| Work instructions |
Please return every line in the following data that includes the string "scissors".

| Recorded information |
--- START ---
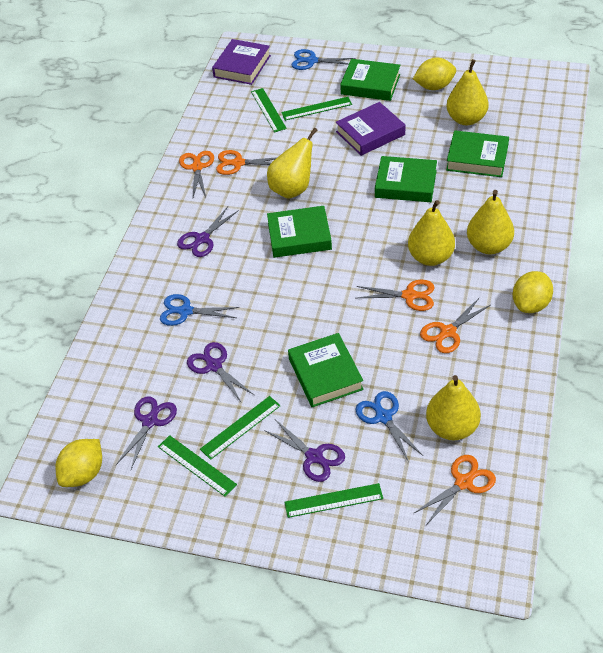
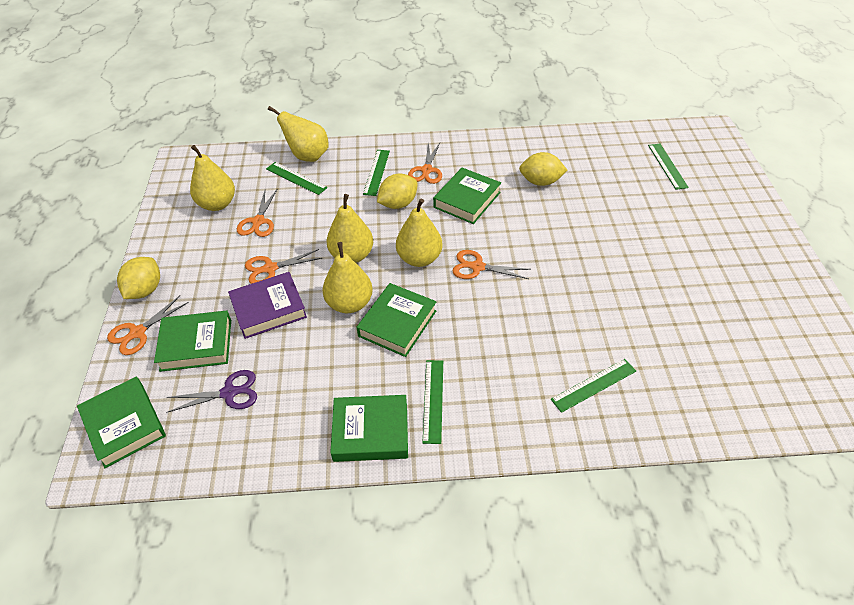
blue scissors: 3 -> 0
purple book: 2 -> 1
purple scissors: 4 -> 1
--- END ---
| Reply |
blue scissors: 3 -> 0
purple scissors: 4 -> 1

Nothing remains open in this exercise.